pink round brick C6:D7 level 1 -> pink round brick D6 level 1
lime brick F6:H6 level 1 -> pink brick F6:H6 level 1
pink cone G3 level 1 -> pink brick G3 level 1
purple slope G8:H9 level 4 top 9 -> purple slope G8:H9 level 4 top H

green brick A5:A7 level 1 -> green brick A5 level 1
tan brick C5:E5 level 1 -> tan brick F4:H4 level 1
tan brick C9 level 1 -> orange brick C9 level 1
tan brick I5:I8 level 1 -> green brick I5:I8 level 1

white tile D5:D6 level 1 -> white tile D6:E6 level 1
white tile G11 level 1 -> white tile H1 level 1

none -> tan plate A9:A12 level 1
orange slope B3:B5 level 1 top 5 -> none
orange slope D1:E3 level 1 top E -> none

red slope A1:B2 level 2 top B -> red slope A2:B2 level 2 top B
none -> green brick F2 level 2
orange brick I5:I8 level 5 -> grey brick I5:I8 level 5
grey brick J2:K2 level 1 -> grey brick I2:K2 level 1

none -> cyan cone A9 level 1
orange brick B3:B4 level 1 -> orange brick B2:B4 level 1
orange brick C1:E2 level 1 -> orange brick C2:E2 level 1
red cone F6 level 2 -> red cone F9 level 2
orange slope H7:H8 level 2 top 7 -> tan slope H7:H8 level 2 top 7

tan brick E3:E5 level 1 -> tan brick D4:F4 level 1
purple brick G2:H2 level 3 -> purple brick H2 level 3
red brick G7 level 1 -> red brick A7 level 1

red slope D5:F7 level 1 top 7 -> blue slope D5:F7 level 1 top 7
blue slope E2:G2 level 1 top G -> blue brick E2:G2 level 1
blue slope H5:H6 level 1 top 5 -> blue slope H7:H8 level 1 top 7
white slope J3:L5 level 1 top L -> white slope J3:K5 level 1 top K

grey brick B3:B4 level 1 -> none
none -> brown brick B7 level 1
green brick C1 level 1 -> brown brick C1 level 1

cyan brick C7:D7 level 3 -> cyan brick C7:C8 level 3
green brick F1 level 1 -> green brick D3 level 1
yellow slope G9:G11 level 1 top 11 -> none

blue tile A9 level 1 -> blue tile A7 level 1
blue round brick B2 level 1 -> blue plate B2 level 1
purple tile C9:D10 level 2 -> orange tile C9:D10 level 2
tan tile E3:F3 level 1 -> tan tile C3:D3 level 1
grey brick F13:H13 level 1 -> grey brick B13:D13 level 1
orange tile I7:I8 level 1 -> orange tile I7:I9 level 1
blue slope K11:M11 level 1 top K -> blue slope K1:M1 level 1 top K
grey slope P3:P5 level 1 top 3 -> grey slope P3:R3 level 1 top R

### Task description:
From the line containing "blue slope E2:G2" down to the last line of the records above, print every line exactly, with both ends kept.

### Answer box:
blue slope E2:G2 level 1 top G -> blue brick E2:G2 level 1
blue slope H5:H6 level 1 top 5 -> blue slope H7:H8 level 1 top 7
white slope J3:L5 level 1 top L -> white slope J3:K5 level 1 top K

grey brick B3:B4 level 1 -> none
none -> brown brick B7 level 1
green brick C1 level 1 -> brown brick C1 level 1

cyan brick C7:D7 level 3 -> cyan brick C7:C8 level 3
green brick F1 level 1 -> green brick D3 level 1
yellow slope G9:G11 level 1 top 11 -> none

blue tile A9 level 1 -> blue tile A7 level 1
blue round brick B2 level 1 -> blue plate B2 level 1
purple tile C9:D10 level 2 -> orange tile C9:D10 level 2
tan tile E3:F3 level 1 -> tan tile C3:D3 level 1
grey brick F13:H13 level 1 -> grey brick B13:D13 level 1
orange tile I7:I8 level 1 -> orange tile I7:I9 level 1
blue slope K11:M11 level 1 top K -> blue slope K1:M1 level 1 top K
grey slope P3:P5 level 1 top 3 -> grey slope P3:R3 level 1 top R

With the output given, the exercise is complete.